* [Exercise details]:
Skip the pictures and return every entry exactly as written.

* [Data for this task]:
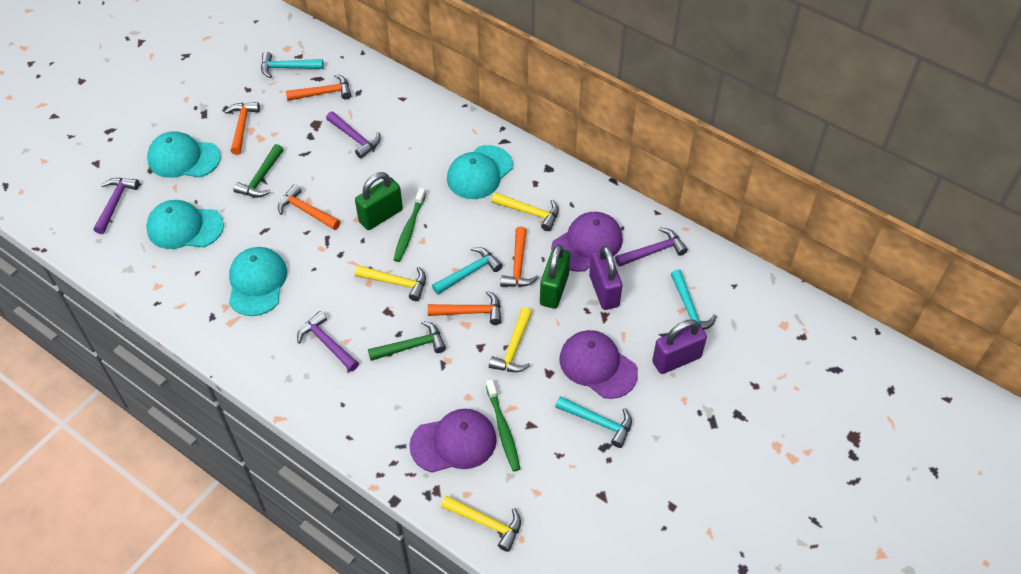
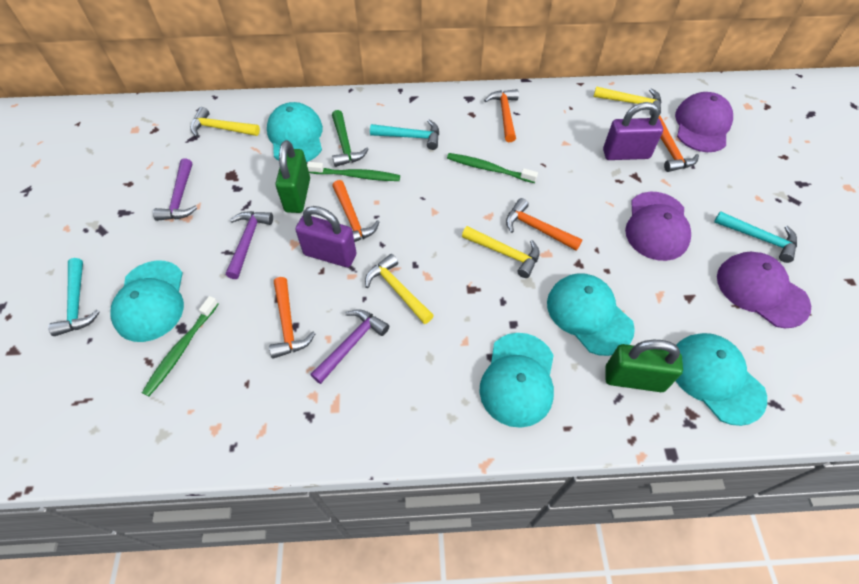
green hammer: 2 -> 1
green toothbrush: 2 -> 3
purple hammer: 4 -> 3
turquoise cap: 4 -> 5
turquoise hammer: 4 -> 3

* [Problem solution]:
green hammer: 2 -> 1
green toothbrush: 2 -> 3
purple hammer: 4 -> 3
turquoise cap: 4 -> 5
turquoise hammer: 4 -> 3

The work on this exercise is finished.